• **Instructions to follow**
Locate "ENC: KY-040 -> HW-040" in the listing. Transcribe the line that contains it and every line that follows, through the last, omitting all pictures.
BEGIN
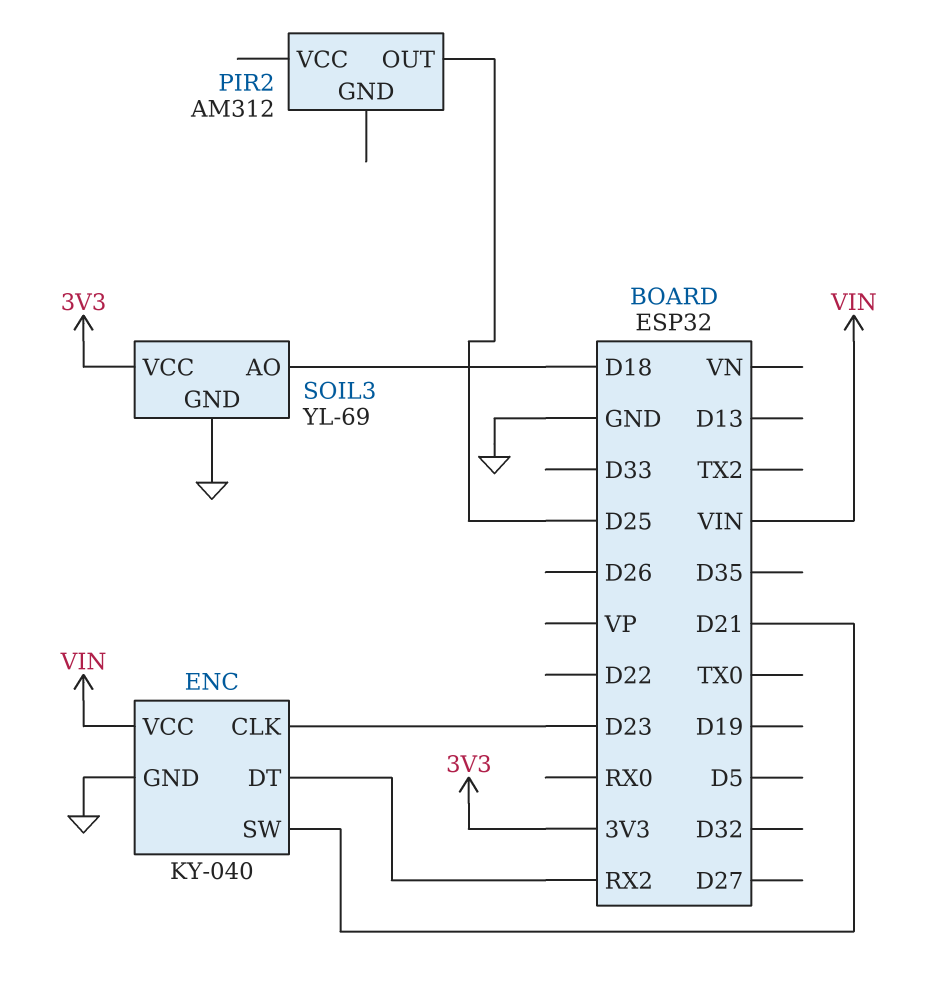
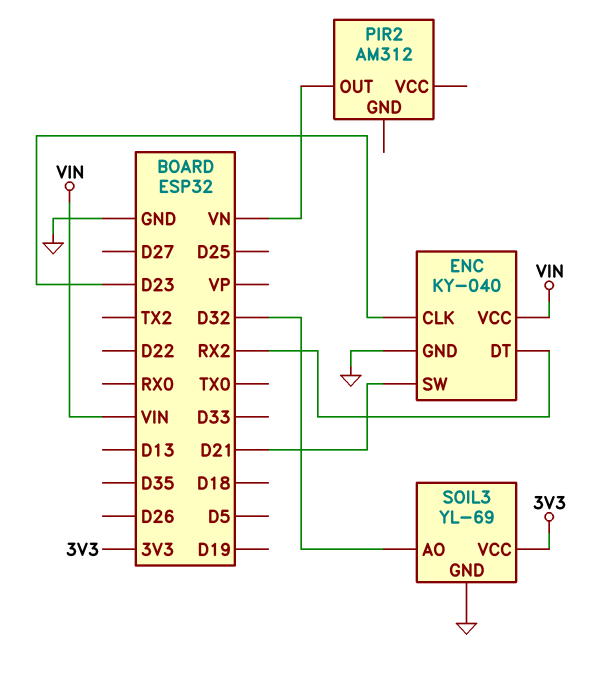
PIR2 pin OUT: D25 -> VN
SOIL3 pin AO: D18 -> D32

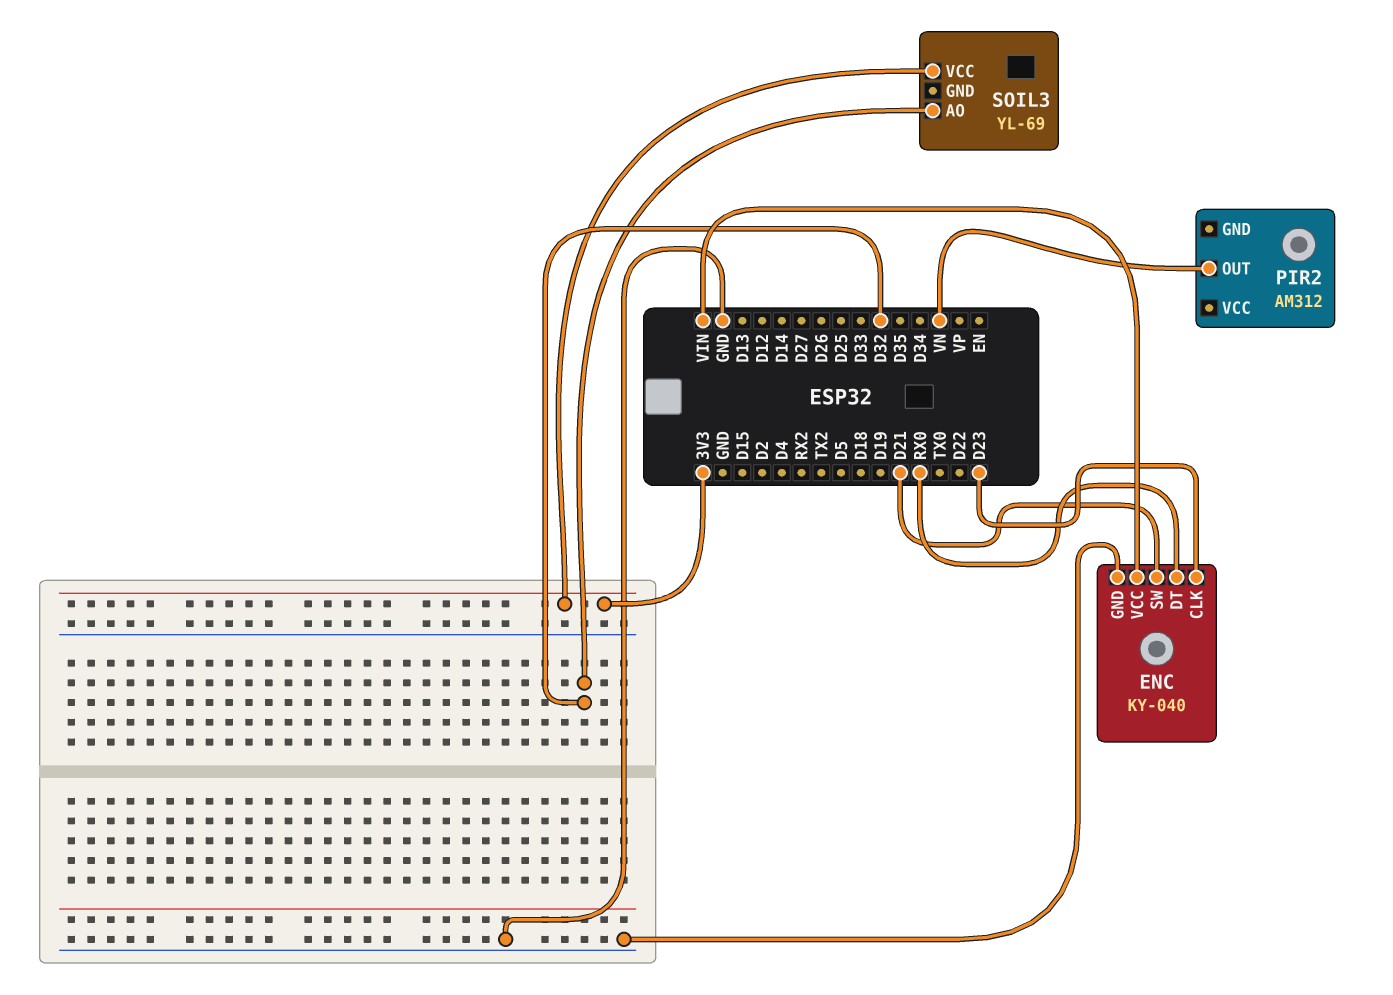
ENC pin DT: RX2 -> RX0
SOIL3 pin GND: GND -> none

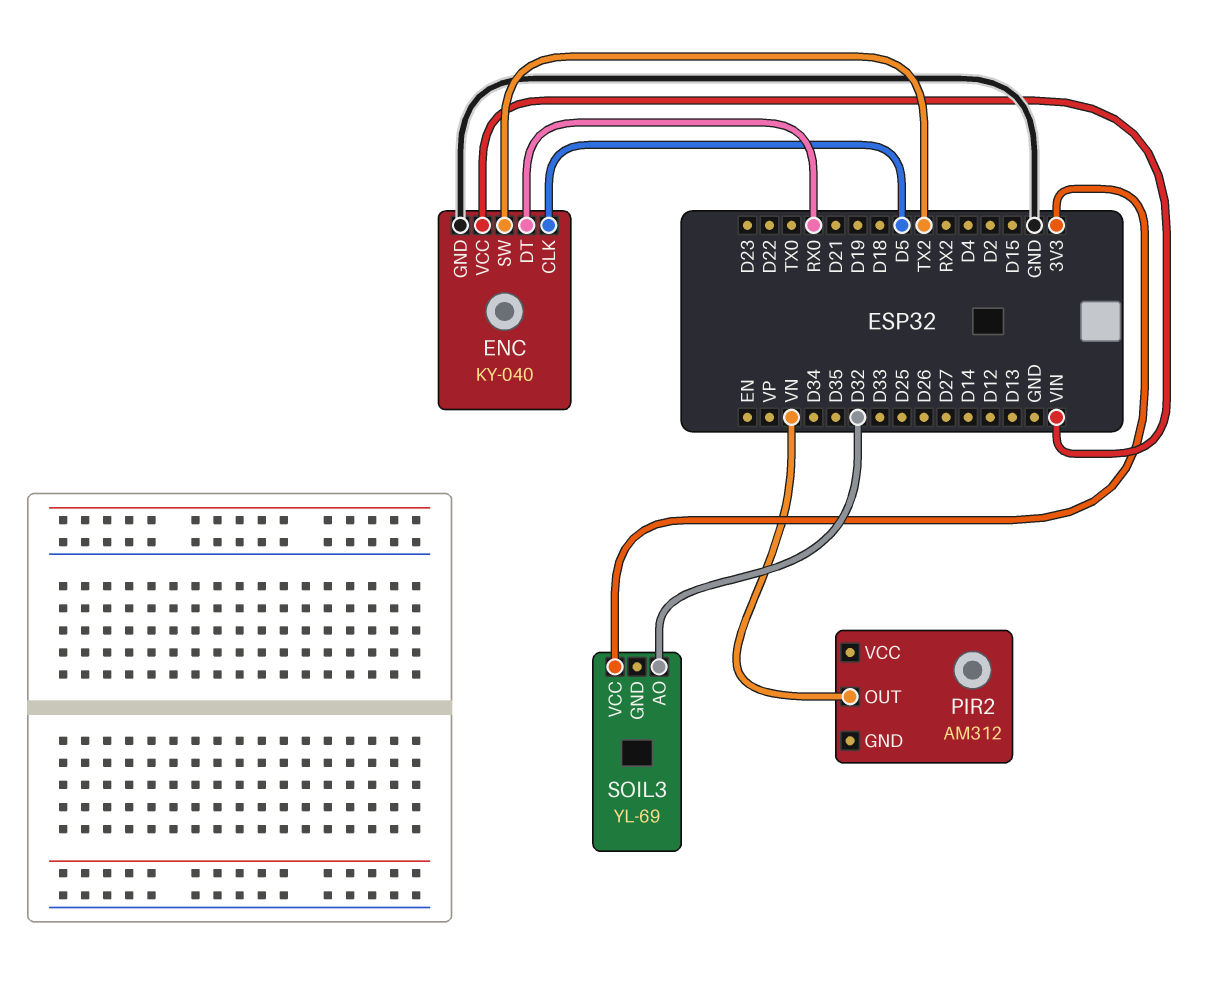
ENC pin CLK: D23 -> D5
ENC pin SW: D21 -> TX2

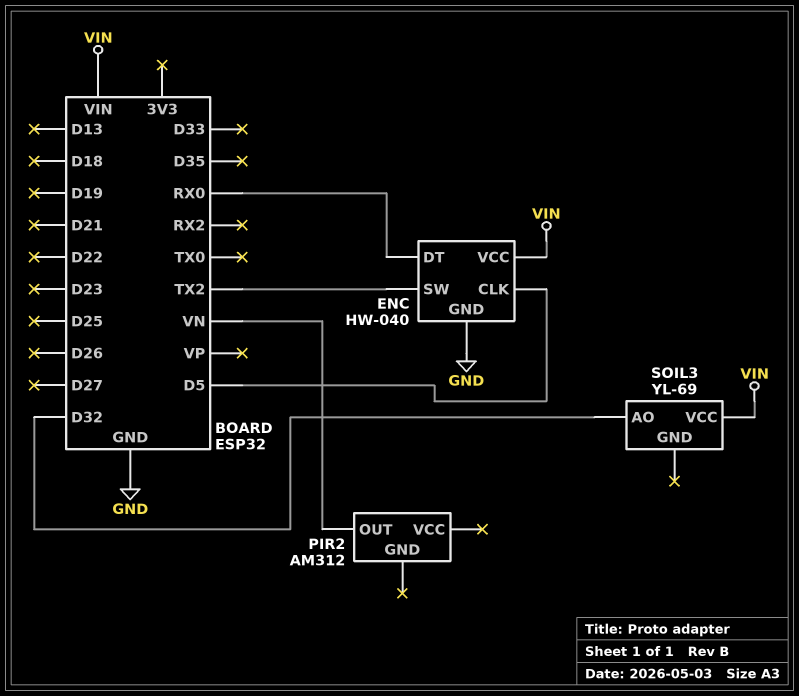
ENC: KY-040 -> HW-040
SOIL3 pin VCC: 3V3 -> VIN

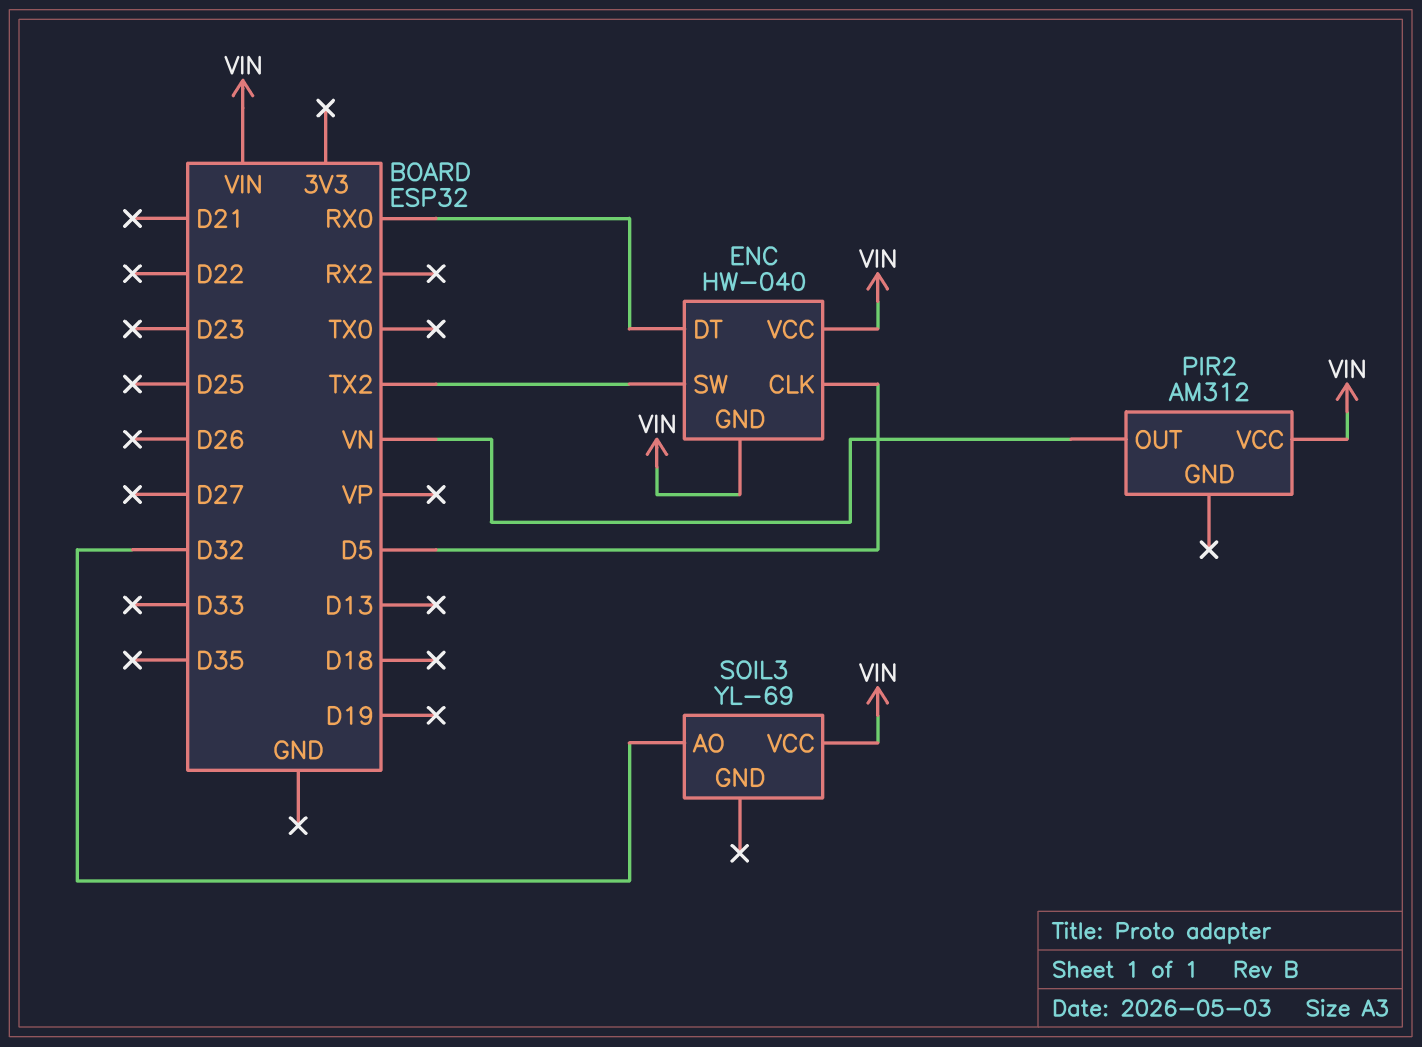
ENC pin GND: GND -> VIN
PIR2 pin VCC: none -> VIN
END
• **Problem solution**
ENC: KY-040 -> HW-040
SOIL3 pin VCC: 3V3 -> VIN

ENC pin GND: GND -> VIN
PIR2 pin VCC: none -> VIN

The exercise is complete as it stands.